» **Exercise prompt**: Search the data for lines holding the word "bulb". State how many there are, and nothing else.

[Image change detection data]
★ ★ ★ ★ ★ ★ ★

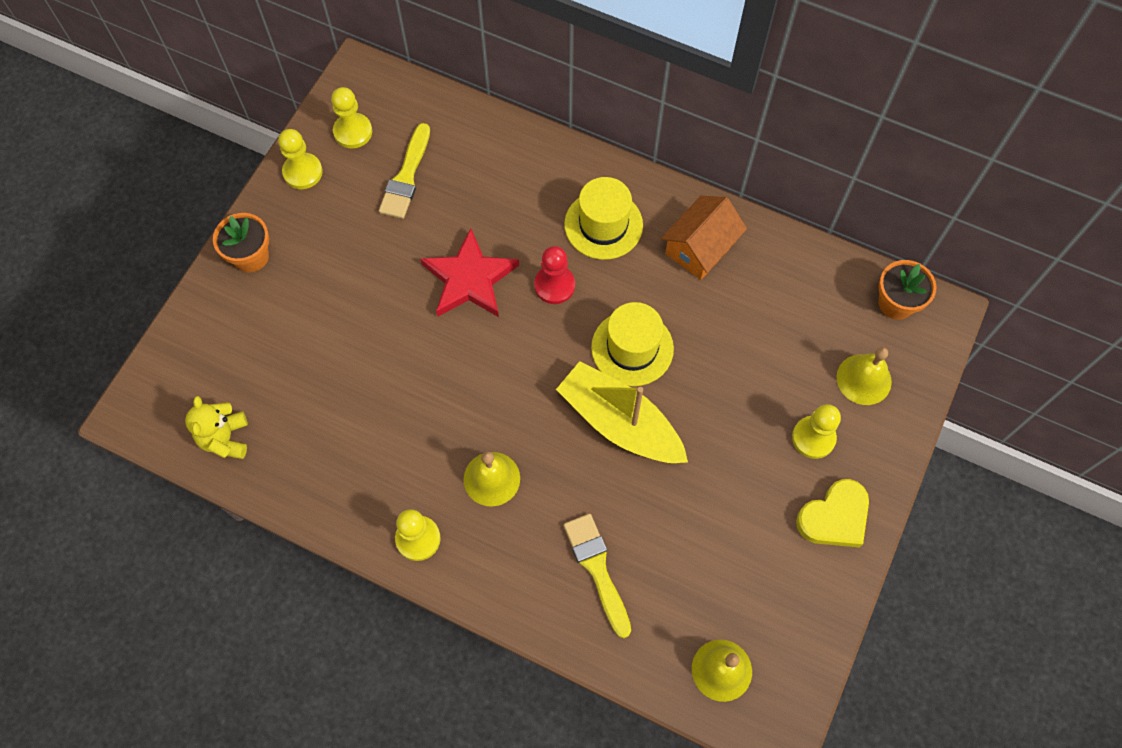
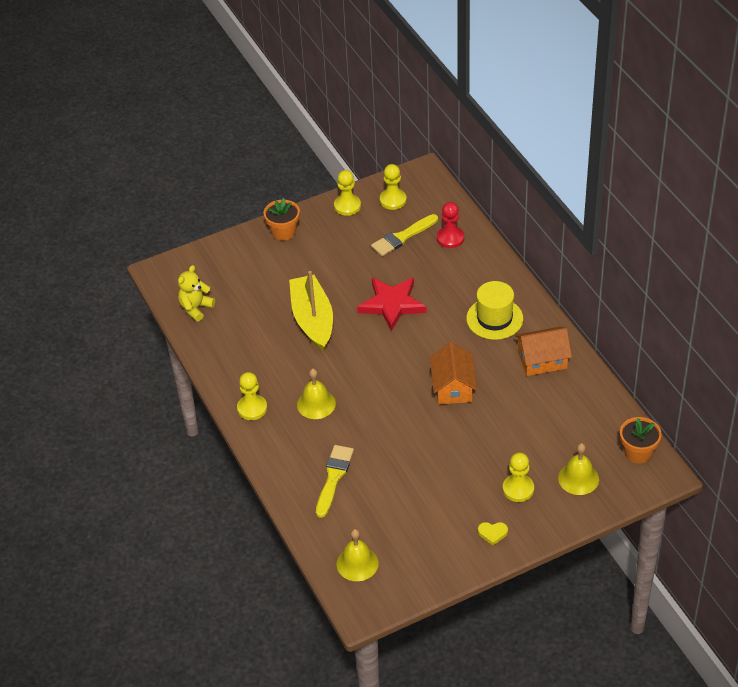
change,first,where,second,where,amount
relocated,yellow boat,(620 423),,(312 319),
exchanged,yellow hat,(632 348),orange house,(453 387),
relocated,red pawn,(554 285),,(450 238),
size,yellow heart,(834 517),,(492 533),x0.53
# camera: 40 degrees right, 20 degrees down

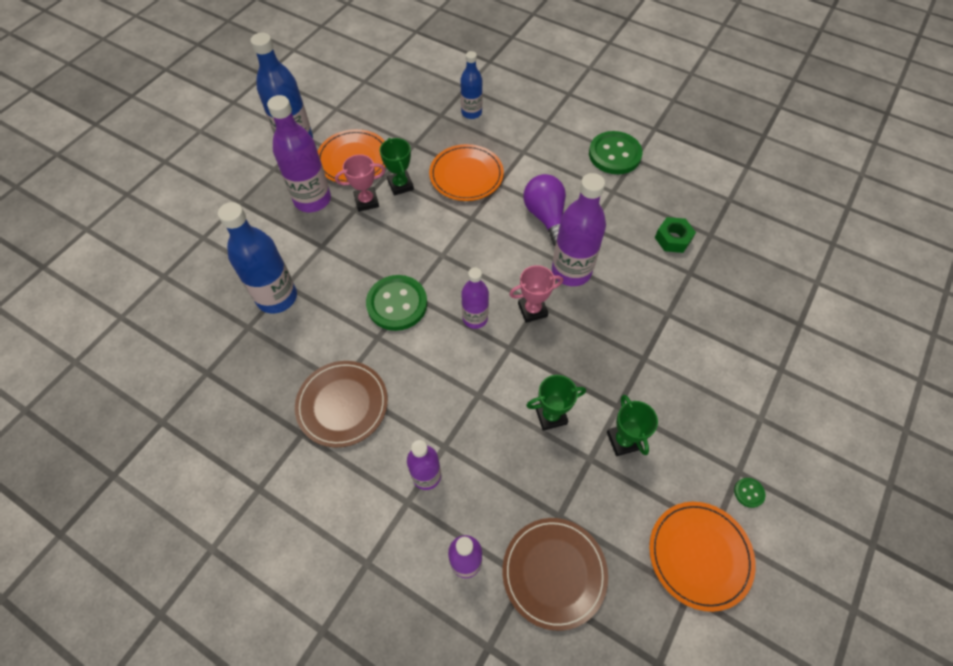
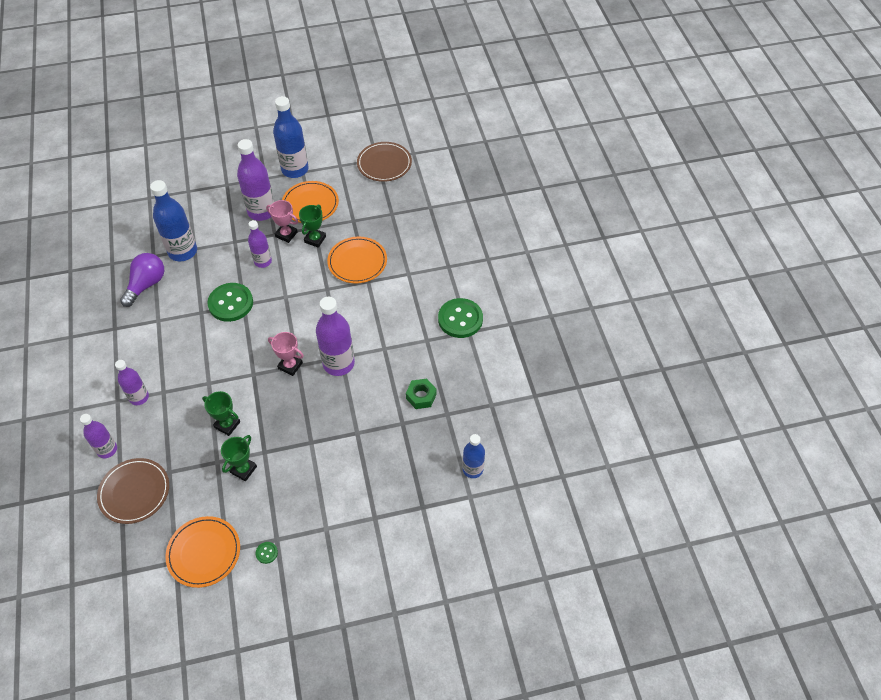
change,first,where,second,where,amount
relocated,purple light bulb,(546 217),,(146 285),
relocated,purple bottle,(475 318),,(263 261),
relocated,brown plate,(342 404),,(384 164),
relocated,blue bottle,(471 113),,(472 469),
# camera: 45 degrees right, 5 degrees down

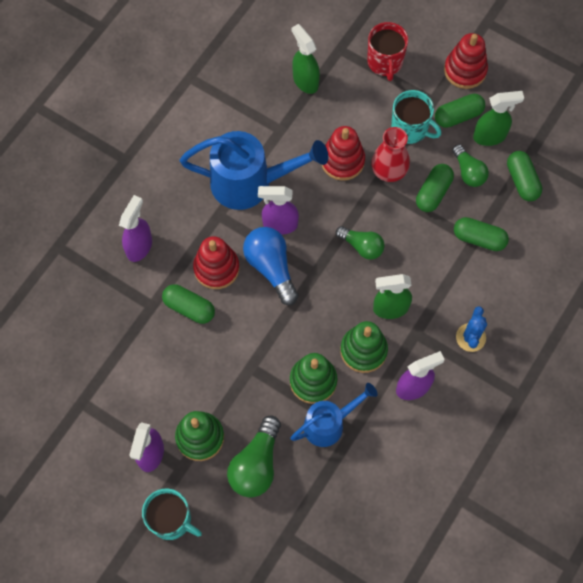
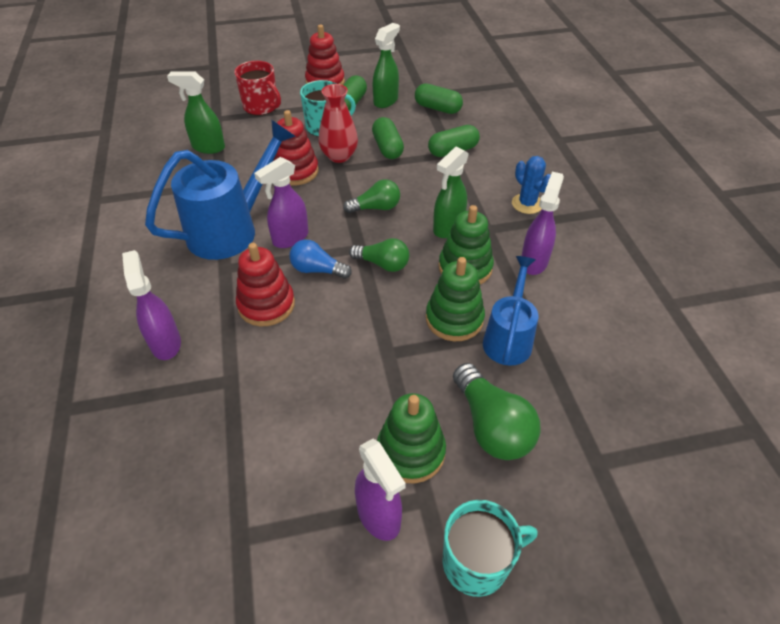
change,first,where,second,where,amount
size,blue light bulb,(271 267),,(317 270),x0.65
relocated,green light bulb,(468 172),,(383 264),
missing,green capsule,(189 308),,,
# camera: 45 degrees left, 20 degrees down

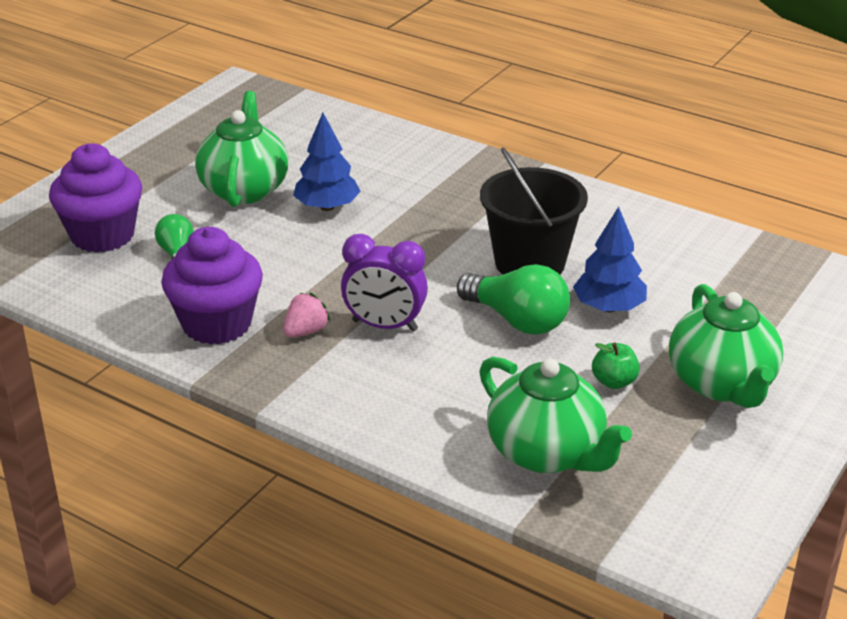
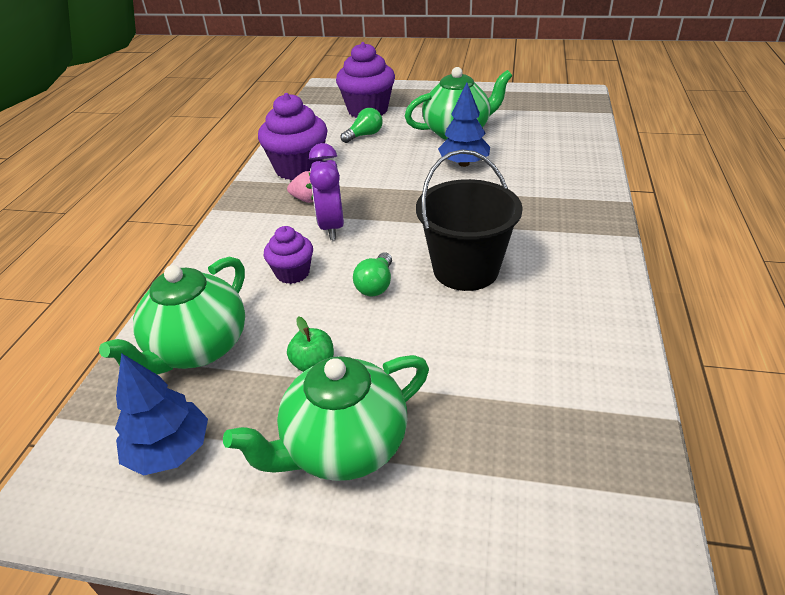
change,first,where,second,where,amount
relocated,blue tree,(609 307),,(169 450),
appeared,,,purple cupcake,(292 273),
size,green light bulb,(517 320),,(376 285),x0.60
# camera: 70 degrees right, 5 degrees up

★ ★ ★ ★ ★ ★ ★

» **Completed exercise**: 4